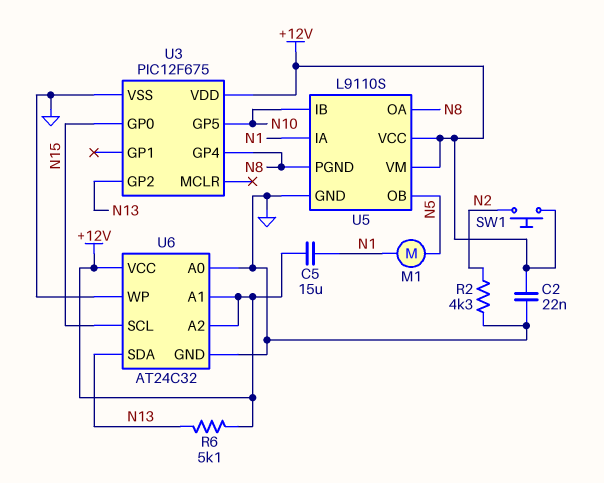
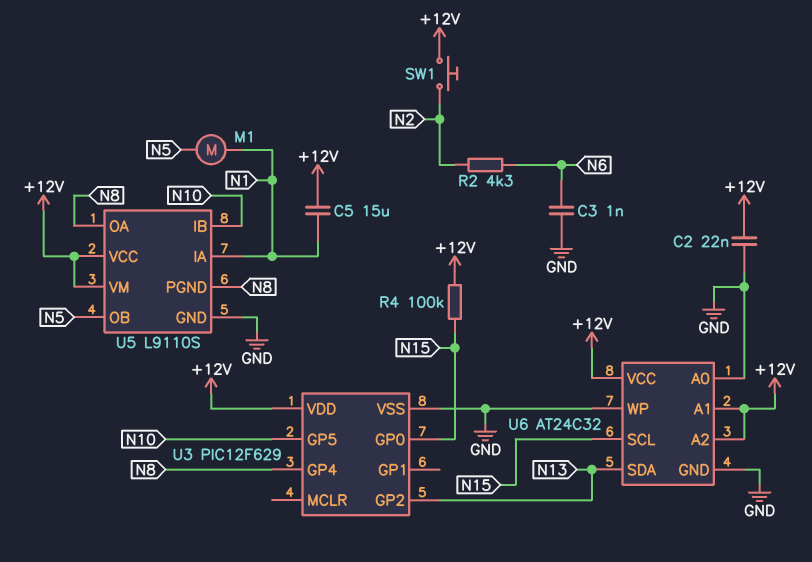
C3: none -> 1nF (GND, N6)
R2: 4.3k (GND, N2) -> 4.3k (N2, N6)
R4: none -> 100k (+12V, N15)
R6: 5.1k (+12V, N13) -> none
U3: PIC12F675 -> PIC12F629

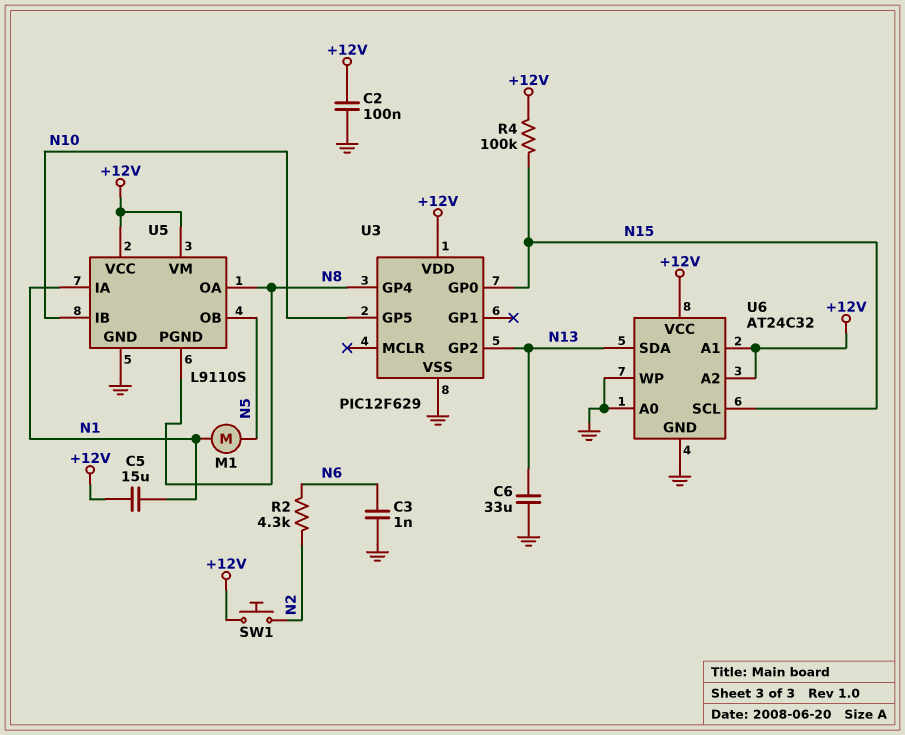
C2: 22nF (+12V, GND) -> 100nF (+12V, GND)
C6: none -> 33uF (GND, N13)

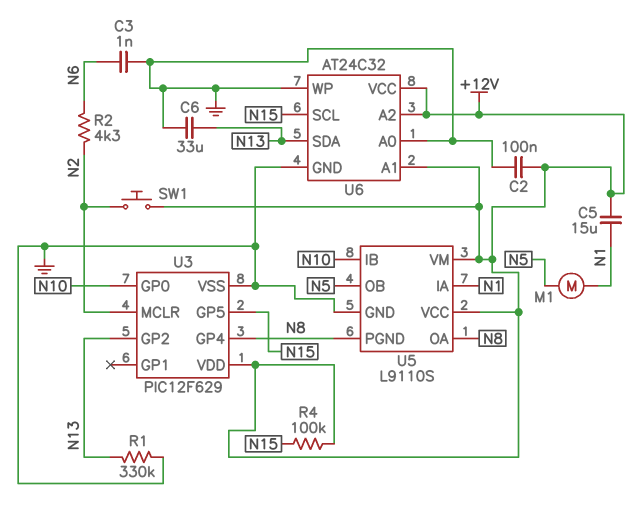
R1: none -> 330k (GND, N13)
U3 pin GP0: N15 -> N10
U3 pin GP5: N10 -> N15
U3 pin MCLR: none -> N2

————

● What you are asked to do
Through the final line of the listing, beginning at the line that contains "R1: none -> 330k (GND, N13)", every line is to be set down exactly, with no others.

● Answer area
R1: none -> 330k (GND, N13)
U3 pin GP0: N15 -> N10
U3 pin GP5: N10 -> N15
U3 pin MCLR: none -> N2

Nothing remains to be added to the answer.